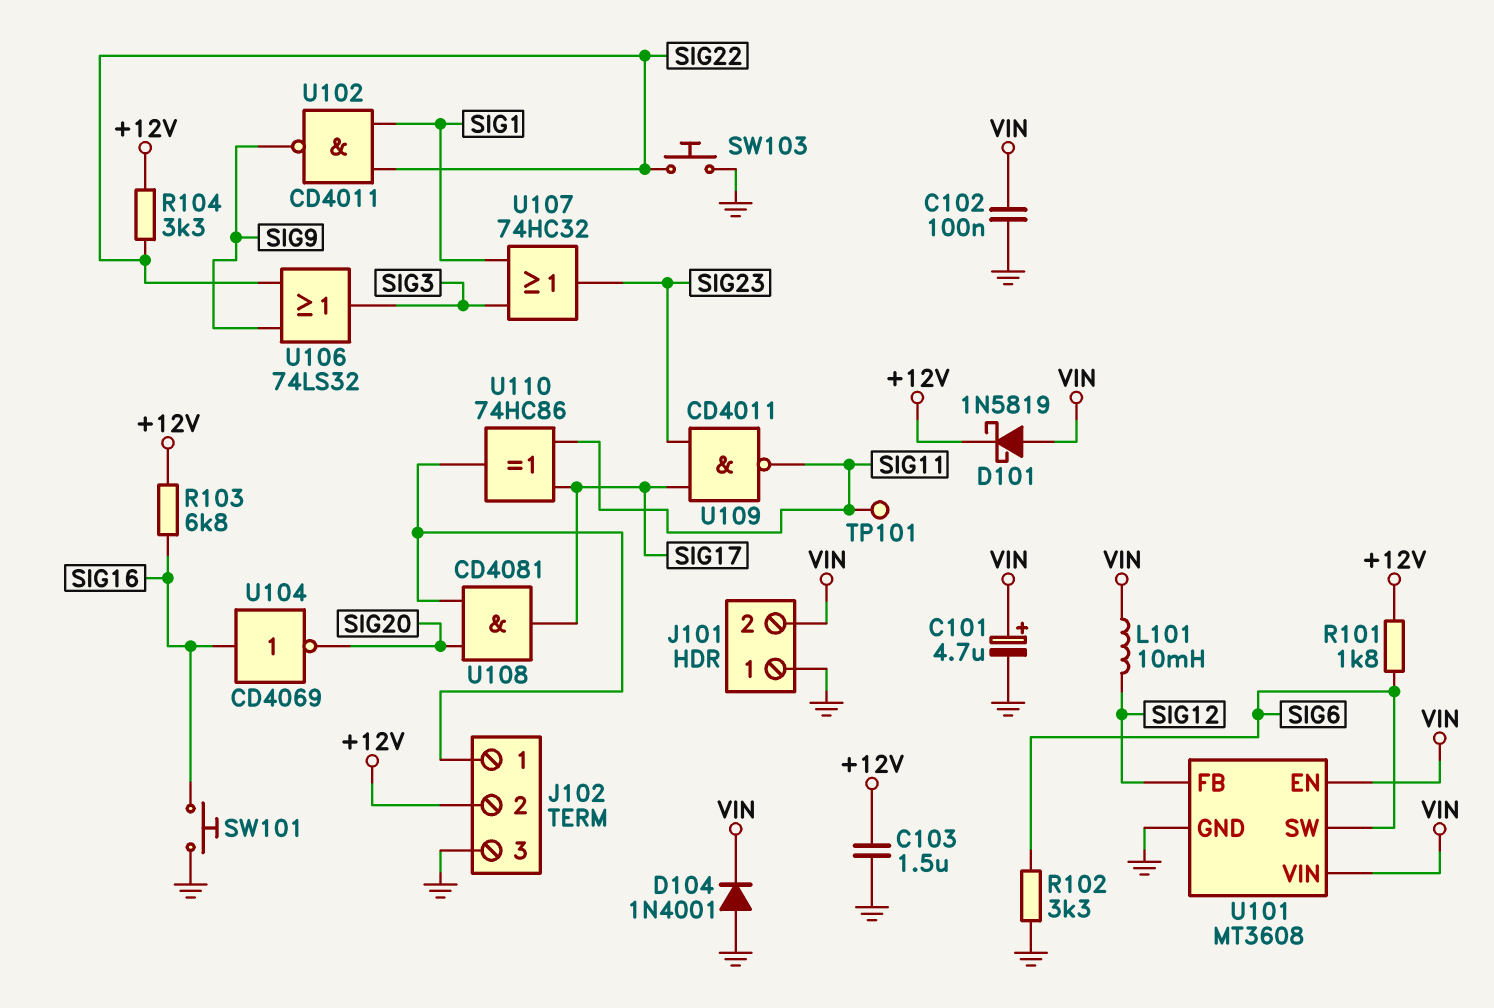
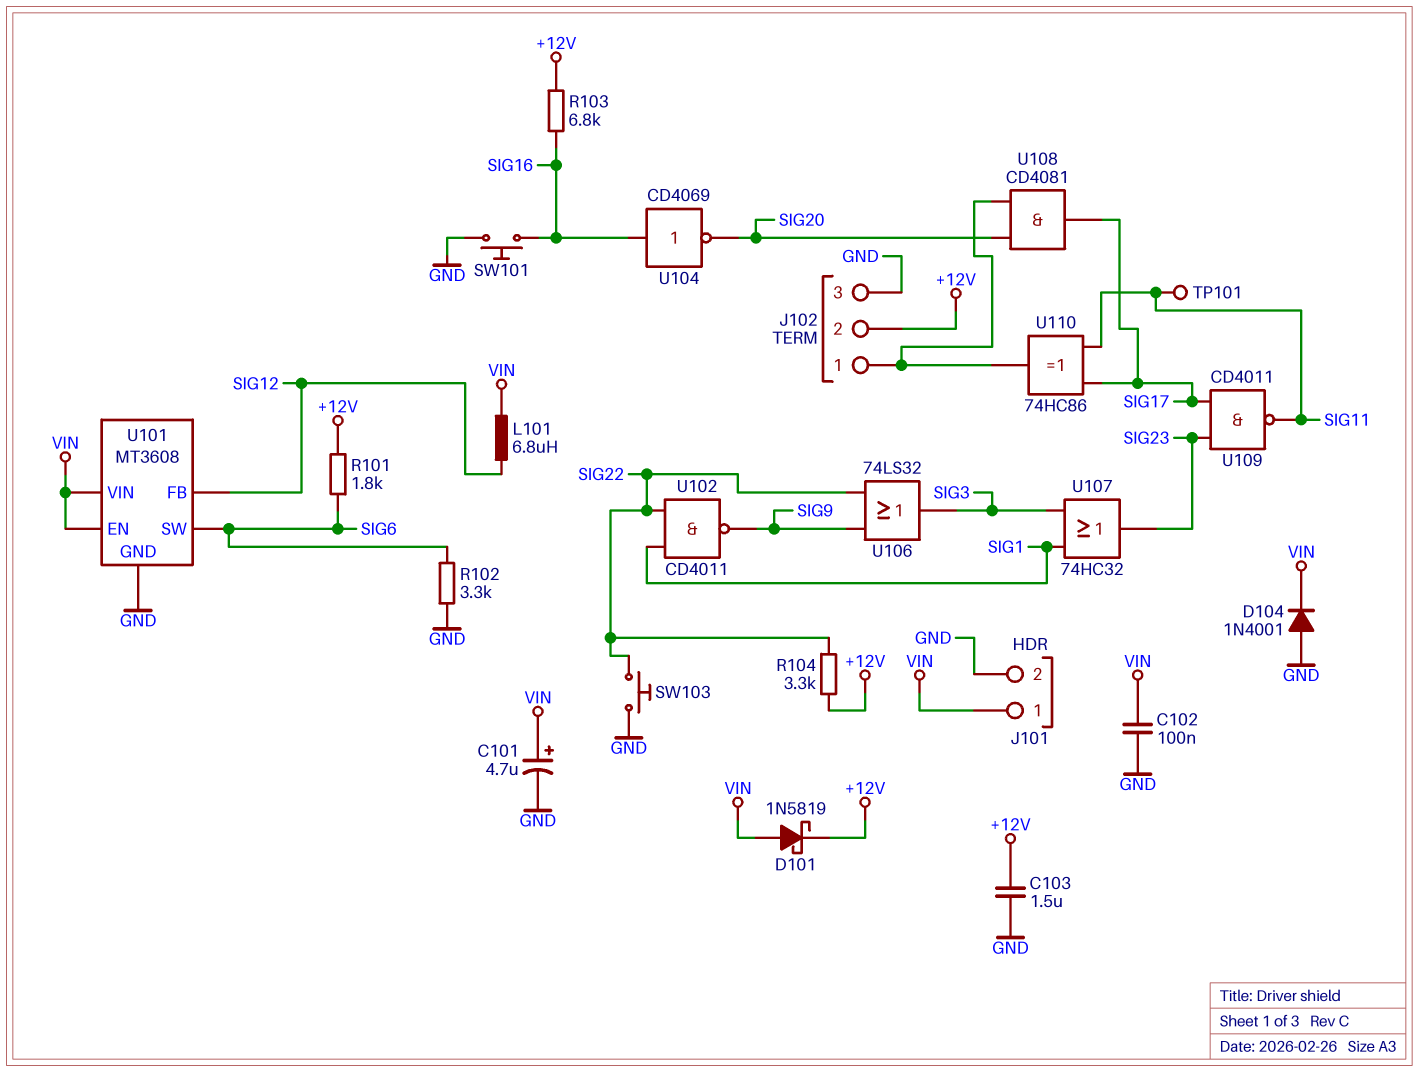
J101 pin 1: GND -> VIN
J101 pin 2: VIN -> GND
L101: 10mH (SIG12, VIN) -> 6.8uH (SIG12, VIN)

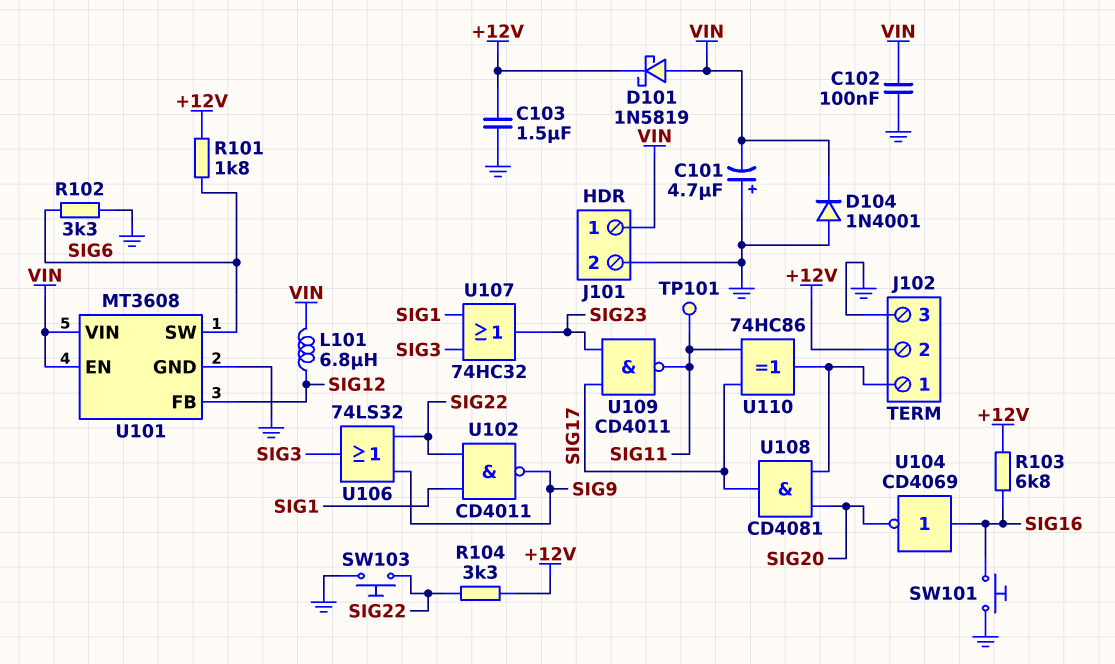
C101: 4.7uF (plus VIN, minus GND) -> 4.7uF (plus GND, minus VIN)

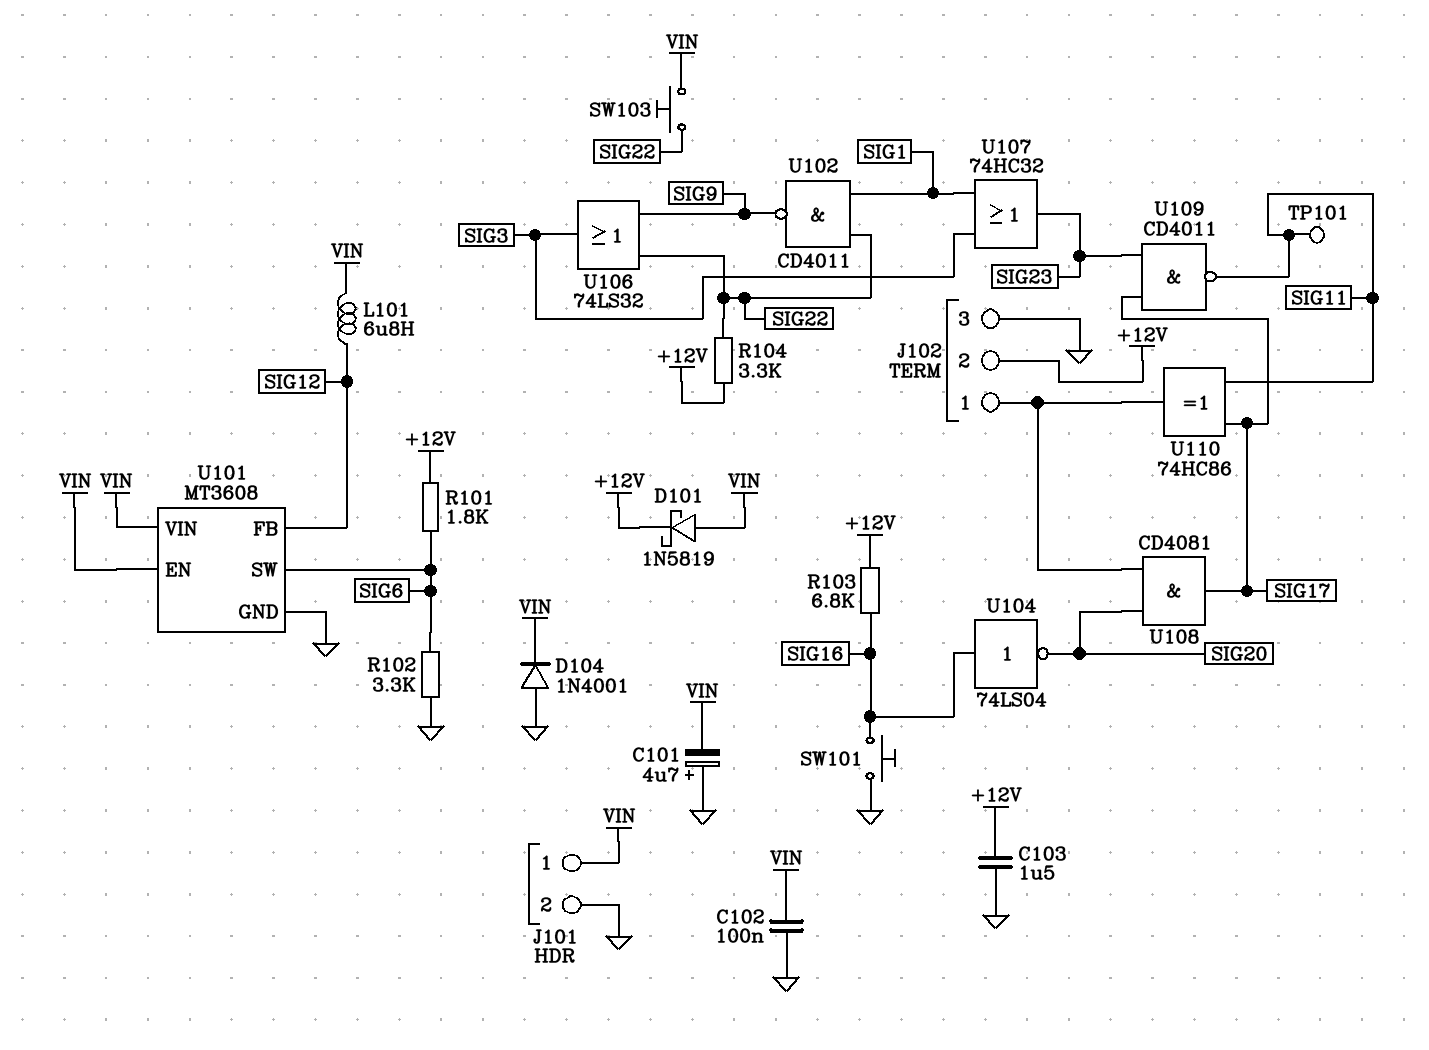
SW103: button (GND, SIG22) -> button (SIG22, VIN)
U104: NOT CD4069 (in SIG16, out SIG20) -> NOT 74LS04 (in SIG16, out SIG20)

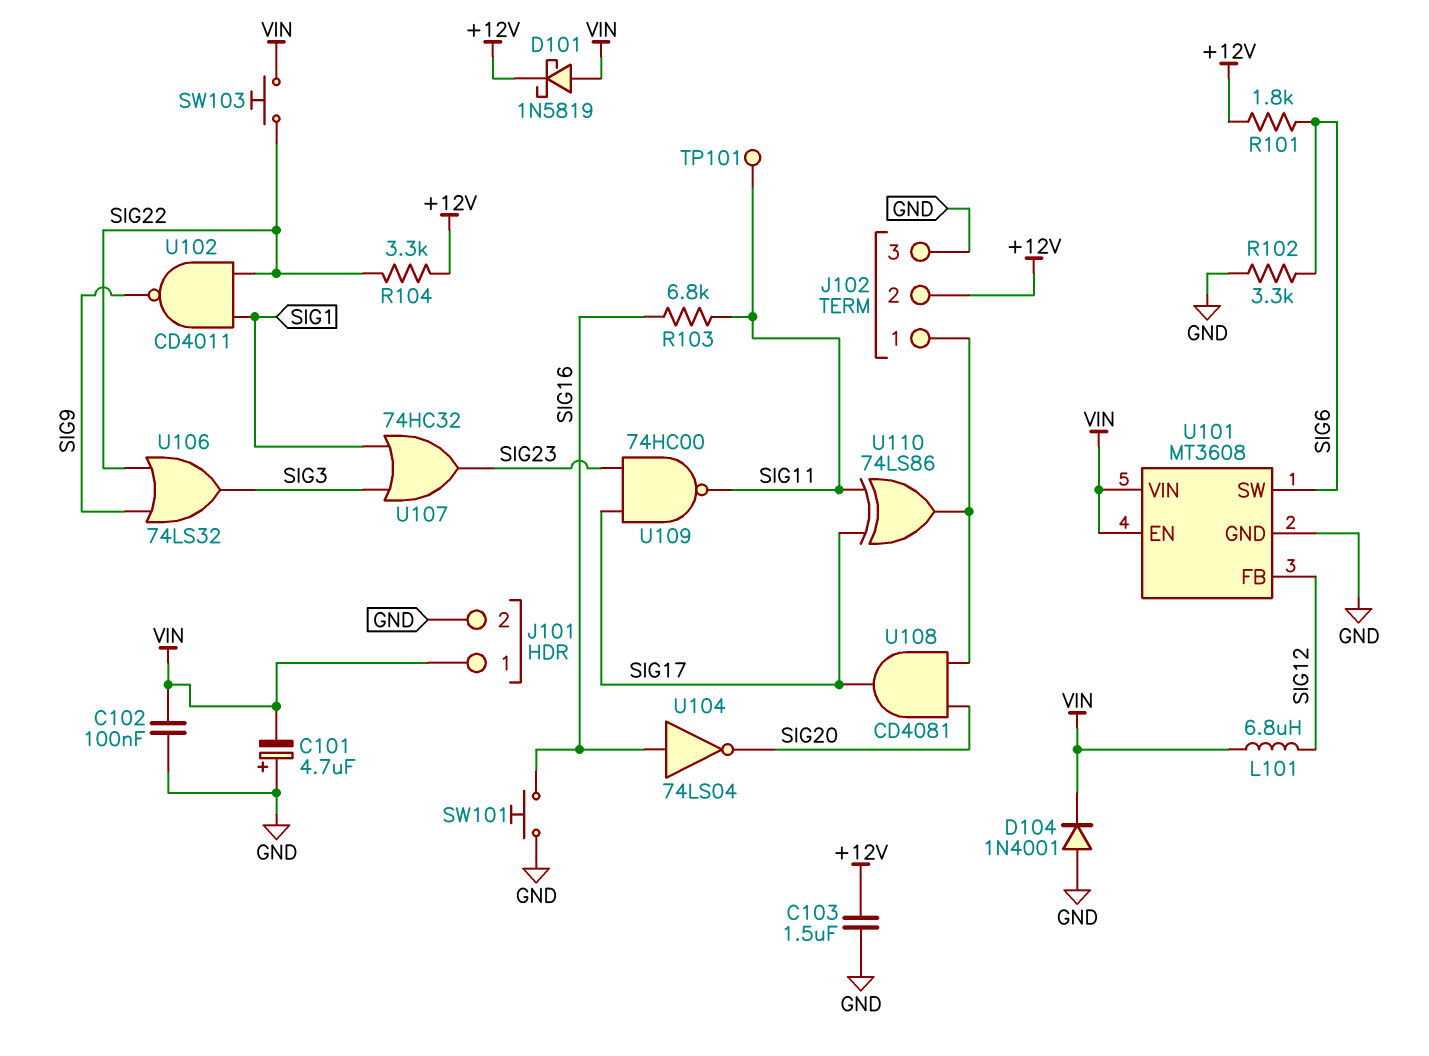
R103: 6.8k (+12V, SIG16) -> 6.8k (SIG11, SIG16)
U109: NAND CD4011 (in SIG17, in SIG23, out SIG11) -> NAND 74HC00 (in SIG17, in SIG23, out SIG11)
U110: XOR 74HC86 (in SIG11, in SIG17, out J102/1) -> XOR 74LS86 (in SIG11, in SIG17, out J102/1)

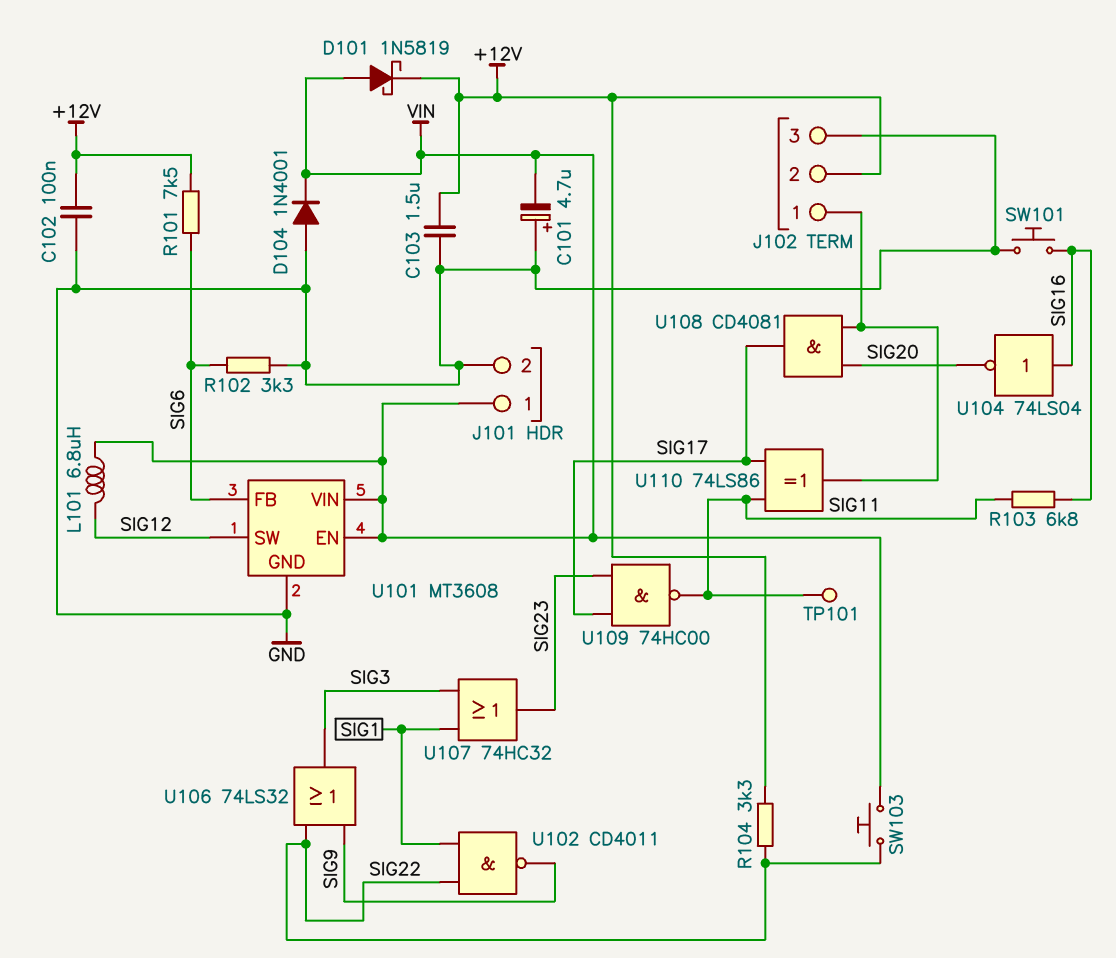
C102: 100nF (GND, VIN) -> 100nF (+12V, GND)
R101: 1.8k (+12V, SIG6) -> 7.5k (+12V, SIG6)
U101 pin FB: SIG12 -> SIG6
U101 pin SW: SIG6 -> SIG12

● ● ●

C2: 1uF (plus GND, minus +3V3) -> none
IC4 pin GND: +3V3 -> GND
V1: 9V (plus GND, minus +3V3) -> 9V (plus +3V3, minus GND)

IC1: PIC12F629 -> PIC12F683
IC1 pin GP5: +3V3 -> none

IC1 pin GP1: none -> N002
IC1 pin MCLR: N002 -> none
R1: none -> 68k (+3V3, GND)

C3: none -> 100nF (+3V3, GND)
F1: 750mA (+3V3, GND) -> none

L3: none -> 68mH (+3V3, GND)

● ● ●

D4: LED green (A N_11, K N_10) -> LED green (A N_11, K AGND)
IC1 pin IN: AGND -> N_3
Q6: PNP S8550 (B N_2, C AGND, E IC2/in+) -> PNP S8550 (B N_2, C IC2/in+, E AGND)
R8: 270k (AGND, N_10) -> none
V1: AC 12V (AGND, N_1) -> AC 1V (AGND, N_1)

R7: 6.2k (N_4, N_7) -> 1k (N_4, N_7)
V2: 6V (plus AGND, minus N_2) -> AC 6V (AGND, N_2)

● ● ●

YOUR OBJECTIVE: Give back, word for word, only the lines above from the line holding "IC4 pin GND: +3V3 -> GND" to the line holding "L3: none -> 68mH (+3V3, GND)", both included.

RESPONSE:
IC4 pin GND: +3V3 -> GND
V1: 9V (plus GND, minus +3V3) -> 9V (plus +3V3, minus GND)

IC1: PIC12F629 -> PIC12F683
IC1 pin GP5: +3V3 -> none

IC1 pin GP1: none -> N002
IC1 pin MCLR: N002 -> none
R1: none -> 68k (+3V3, GND)

C3: none -> 100nF (+3V3, GND)
F1: 750mA (+3V3, GND) -> none

L3: none -> 68mH (+3V3, GND)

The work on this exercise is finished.